== Source material
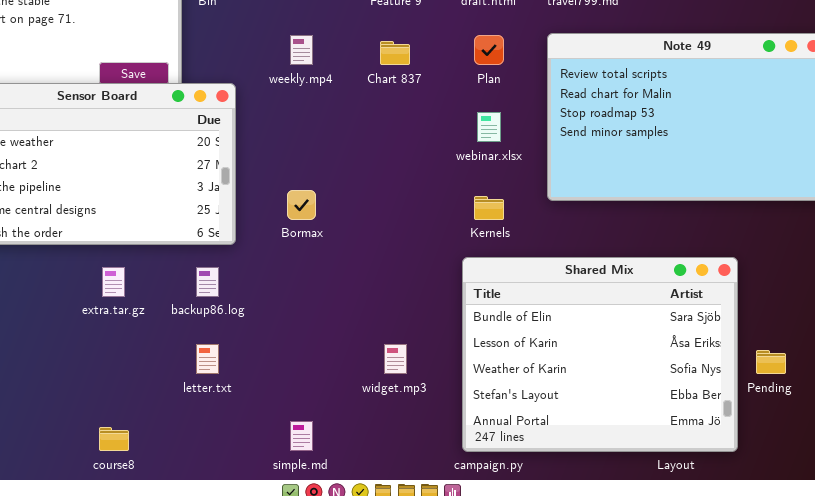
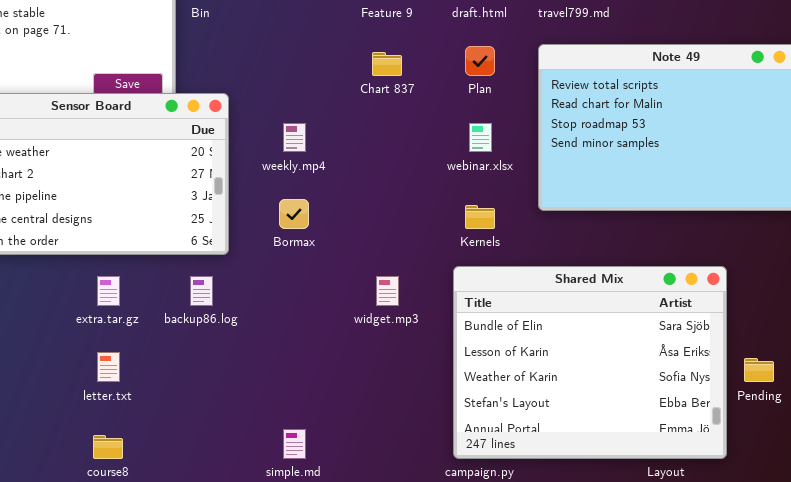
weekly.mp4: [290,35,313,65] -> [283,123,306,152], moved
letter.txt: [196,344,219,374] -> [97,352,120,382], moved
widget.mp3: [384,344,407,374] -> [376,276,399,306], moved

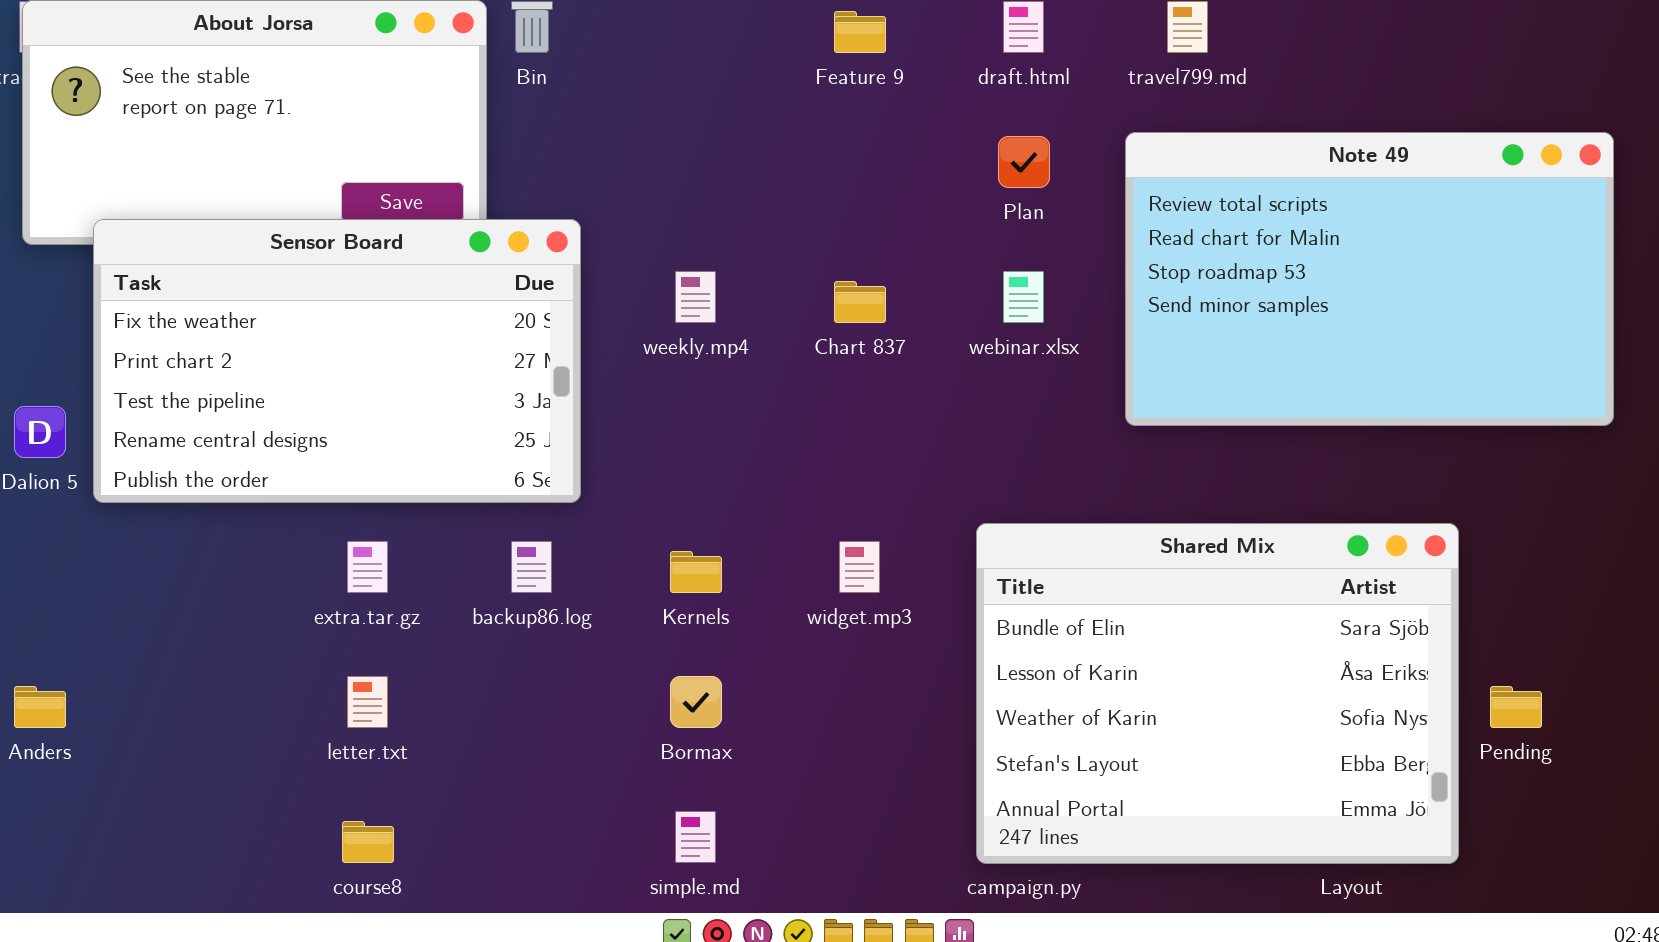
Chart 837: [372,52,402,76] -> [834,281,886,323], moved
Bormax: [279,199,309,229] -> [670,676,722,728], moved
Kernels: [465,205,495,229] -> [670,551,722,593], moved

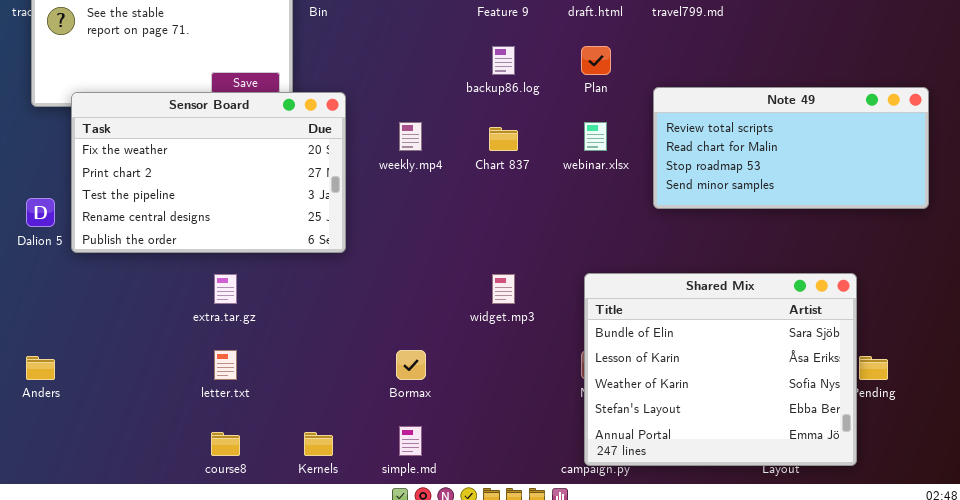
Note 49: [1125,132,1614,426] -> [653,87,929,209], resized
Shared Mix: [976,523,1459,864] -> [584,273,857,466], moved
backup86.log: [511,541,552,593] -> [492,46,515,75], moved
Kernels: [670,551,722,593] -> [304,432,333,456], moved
====
## Problem to work on
Across all the entries, how many lines hold the string "Kernels"? Only the number is needed.

## Task answer
2